> **Exercise aim**:
Among the lines below, output only those between the line holding "D5: diode 1N4001 (A LED_A, K EN) -> none" and the line holding "R8: 8.2k (DGND, VP) -> 16k (DGND, VP)", inclusive, exactly as written and with no pictures.

---- Dataset records

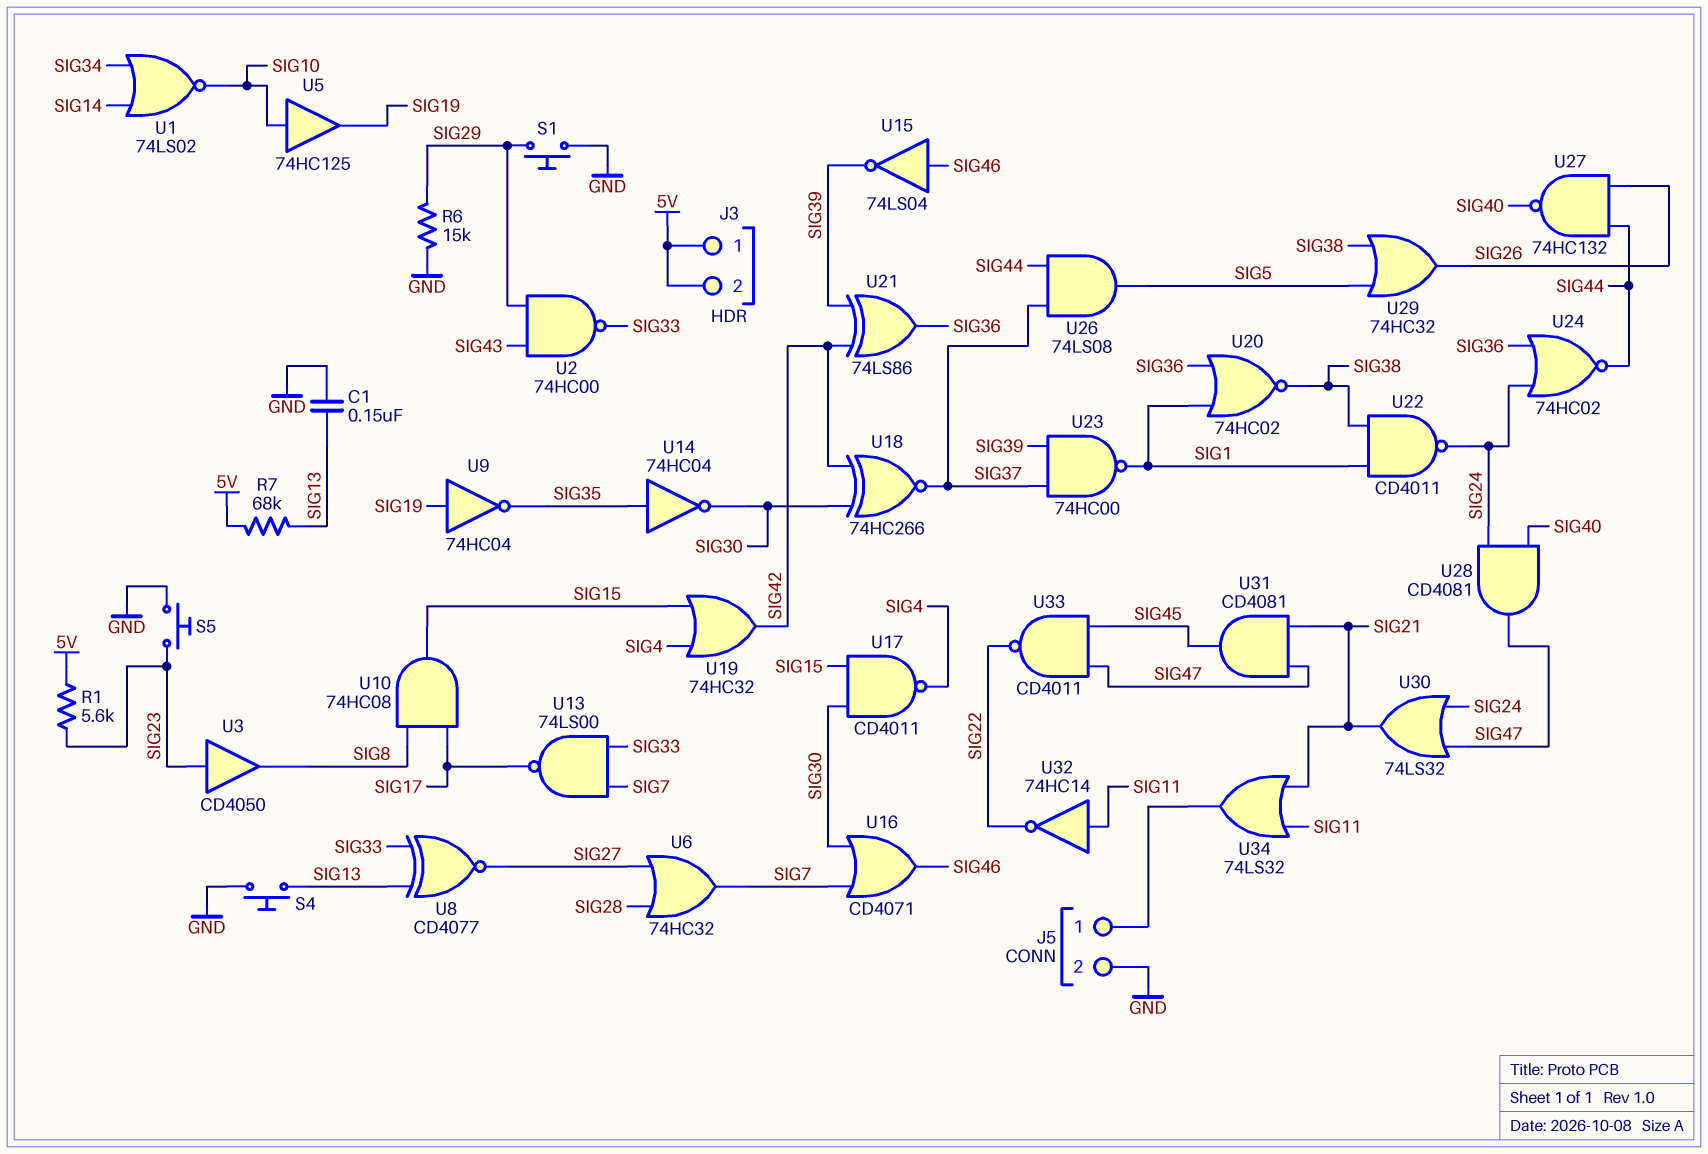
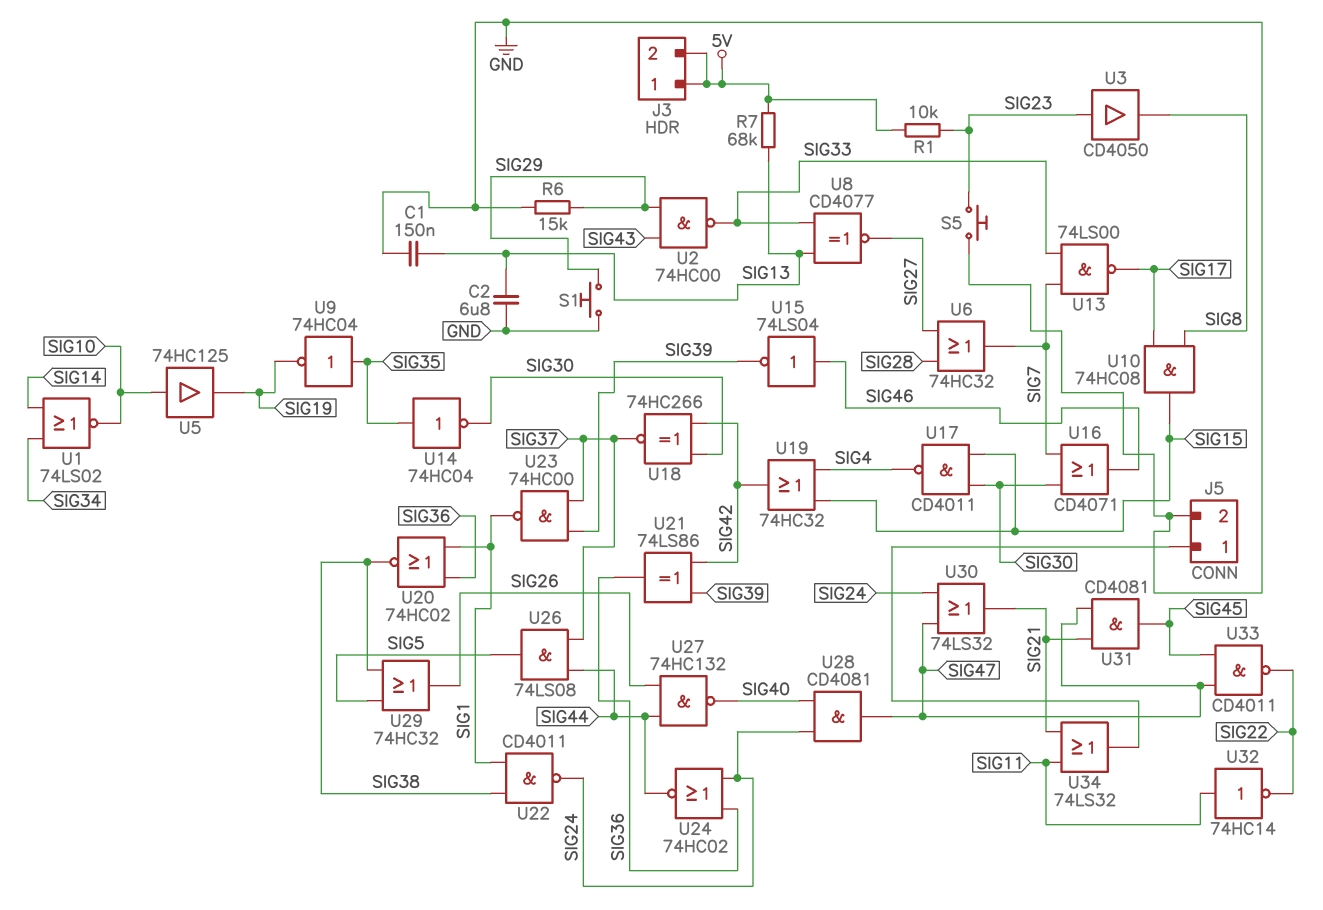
C2: none -> 6.8uF (GND, SIG13)
R1: 5.6k (5V, SIG23) -> 10k (5V, SIG23)
S4: button (GND, SIG13) -> none
U9: NOT 74HC04 (in SIG19, out SIG35) -> NOT 74HC04 (in SIG35, out SIG19)

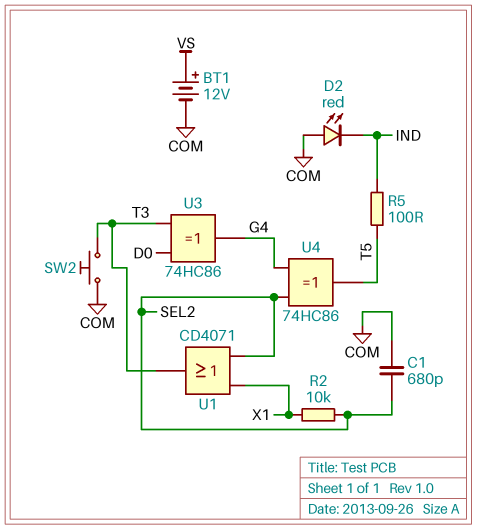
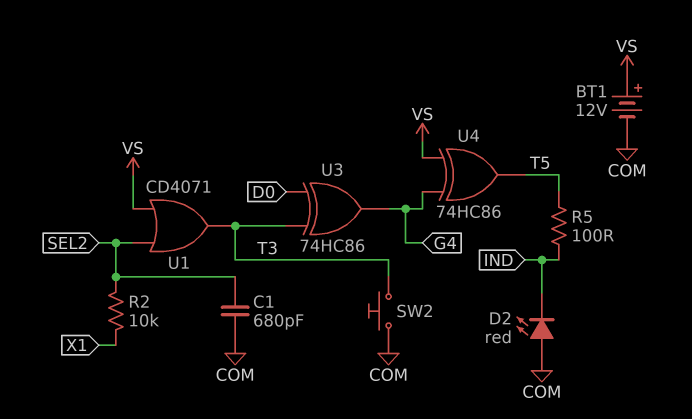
U1: OR CD4071 (in SEL2, in X1, out T3) -> OR CD4071 (in SEL2, in VS, out T3)
U4: XOR 74HC86 (in G4, in SEL2, out T5) -> XOR 74HC86 (in G4, in VS, out T5)

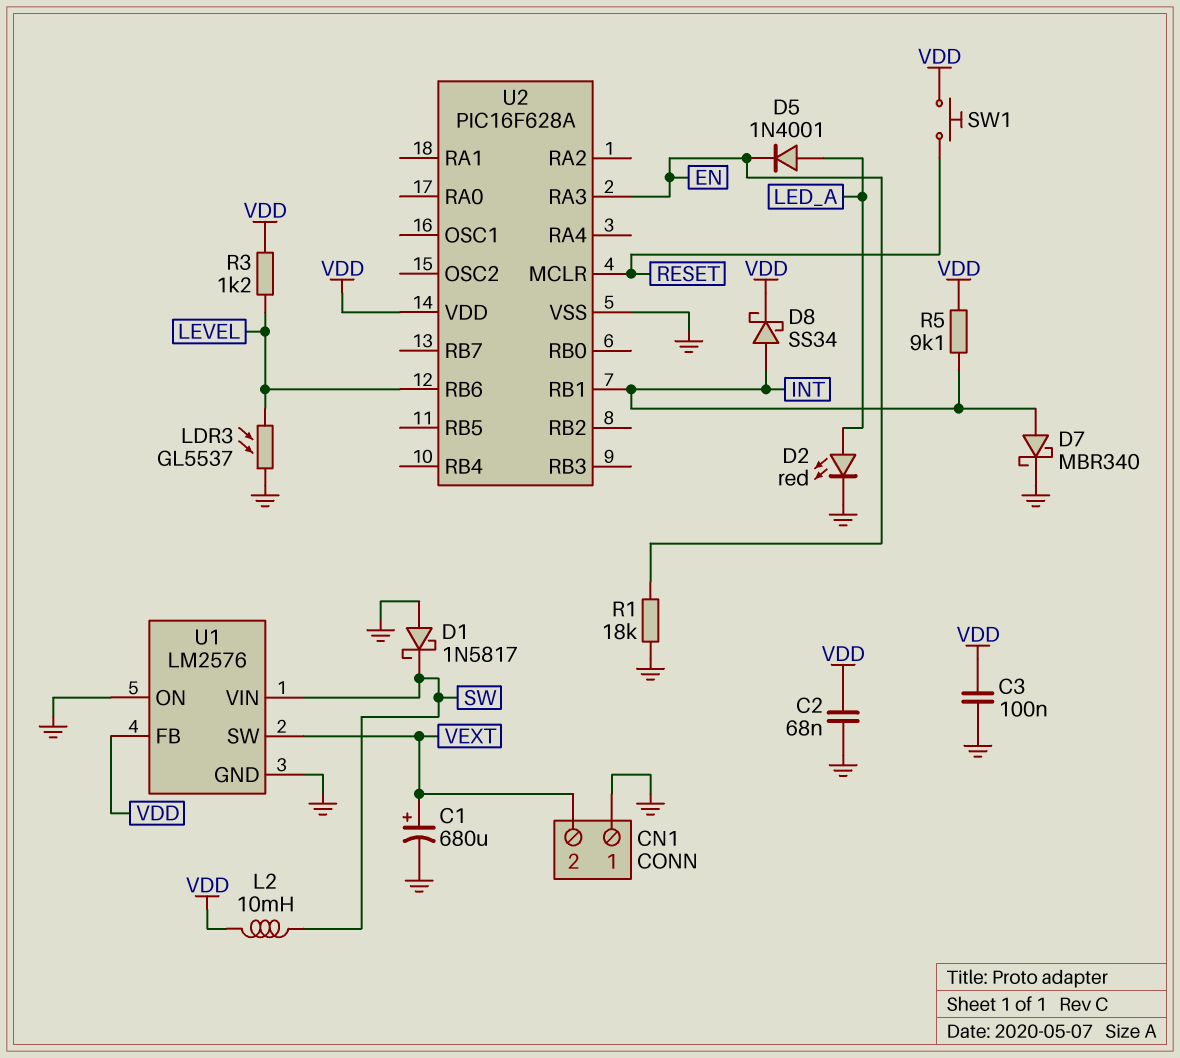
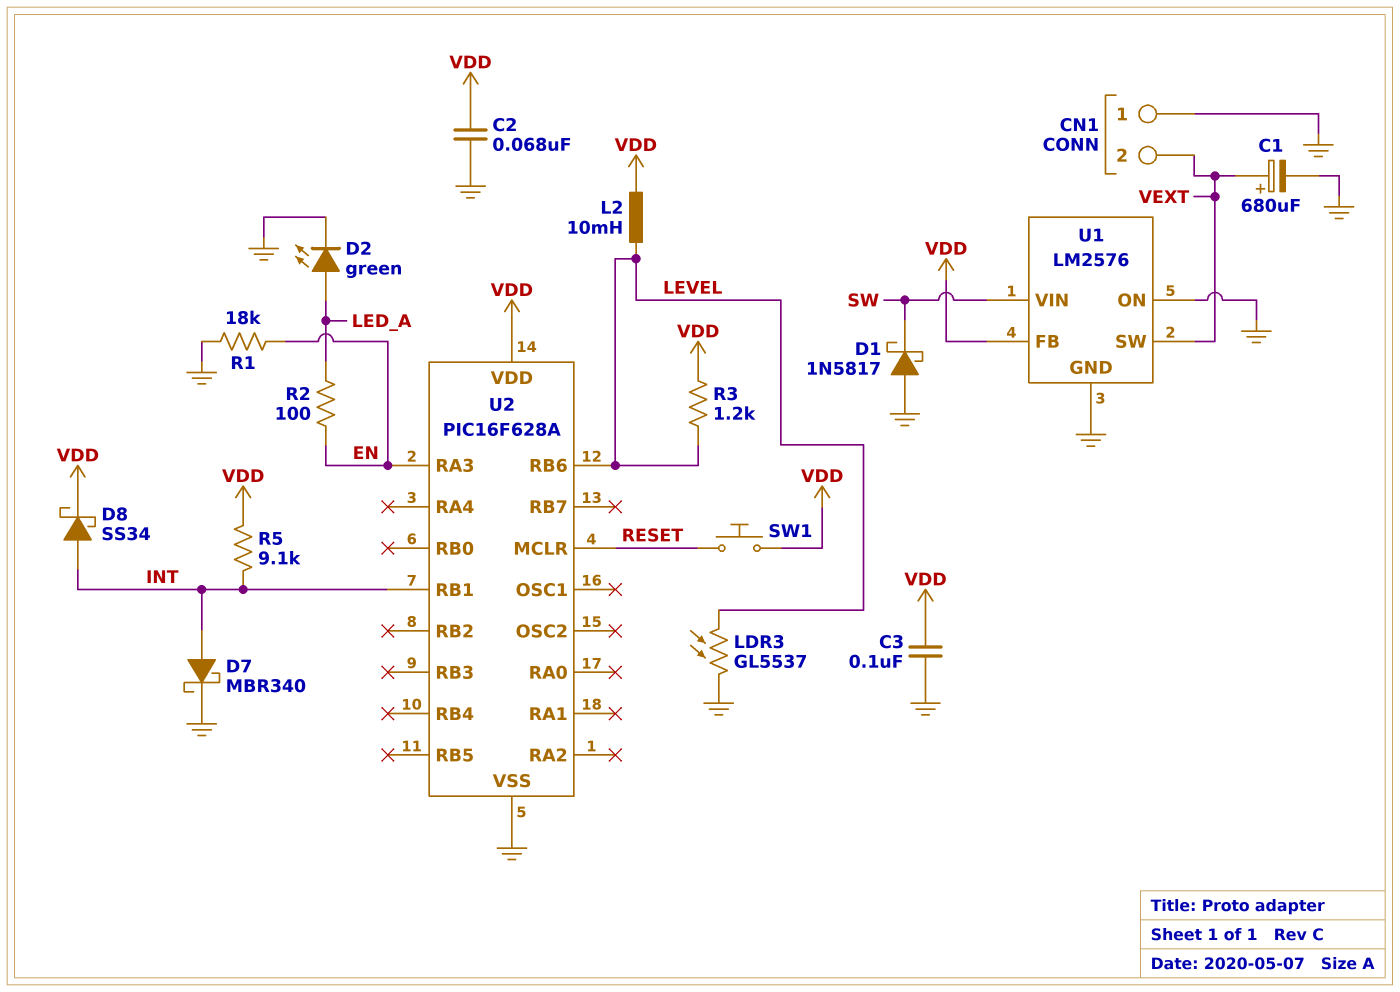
D2: LED red (A LED_A, K GND) -> LED green (A LED_A, K GND)
D5: diode 1N4001 (A LED_A, K EN) -> none
L2: 10mH (SW, VDD) -> 10mH (LEVEL, VDD)
R2: none -> 100 (EN, LED_A)

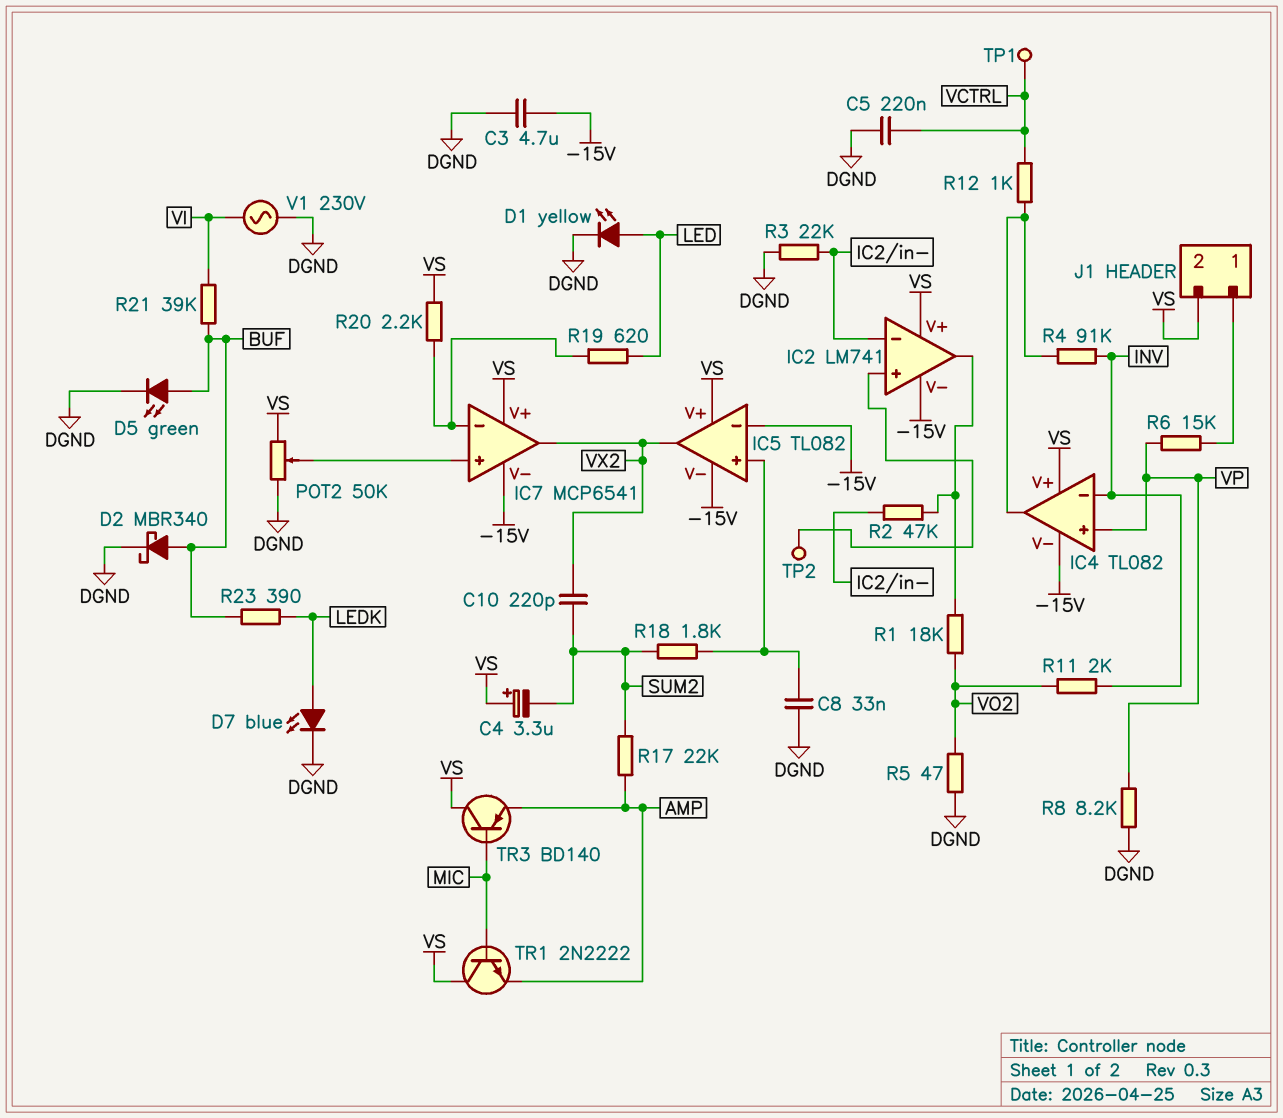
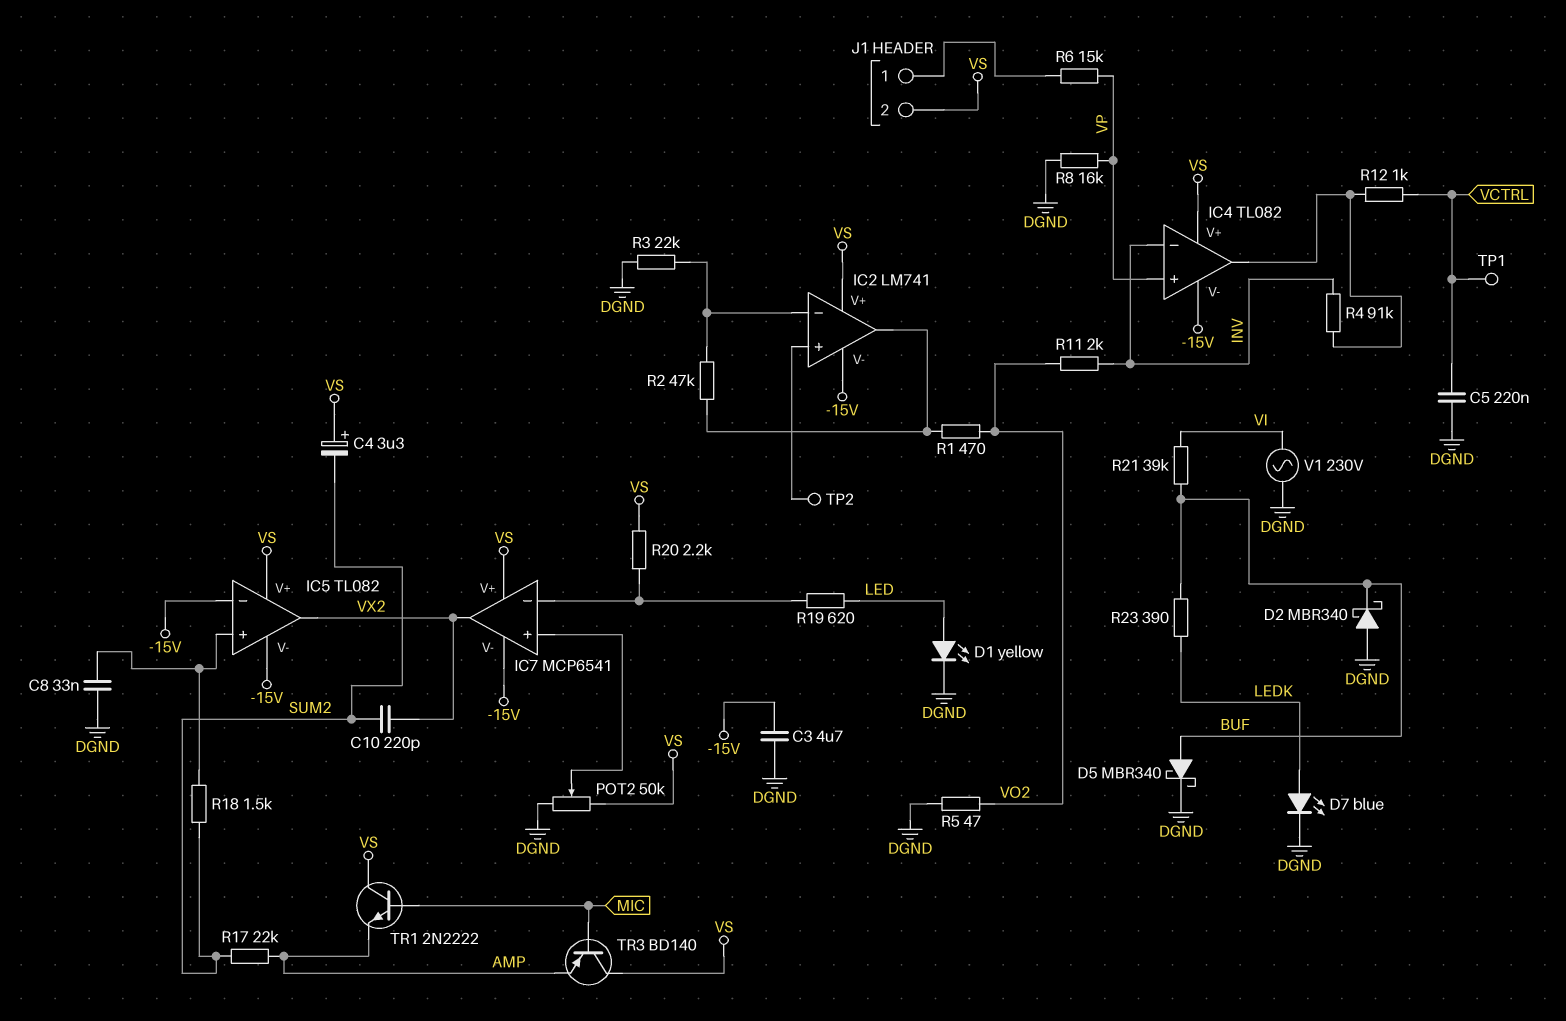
D2: schottky MBR340 (A BUF, K DGND) -> schottky MBR340 (A DGND, K BUF)
D5: LED green (A BUF, K DGND) -> schottky MBR340 (A BUF, K DGND)
R1: 18k (IC2/out, VO2) -> 470 (IC2/out, VO2)
R8: 8.2k (DGND, VP) -> 16k (DGND, VP)
R18: 1.8k (IC5/in+, SUM2) -> 1.5k (IC5/in+, SUM2)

--------

> **Written response**:
D5: diode 1N4001 (A LED_A, K EN) -> none
L2: 10mH (SW, VDD) -> 10mH (LEVEL, VDD)
R2: none -> 100 (EN, LED_A)

D2: schottky MBR340 (A BUF, K DGND) -> schottky MBR340 (A DGND, K BUF)
D5: LED green (A BUF, K DGND) -> schottky MBR340 (A BUF, K DGND)
R1: 18k (IC2/out, VO2) -> 470 (IC2/out, VO2)
R8: 8.2k (DGND, VP) -> 16k (DGND, VP)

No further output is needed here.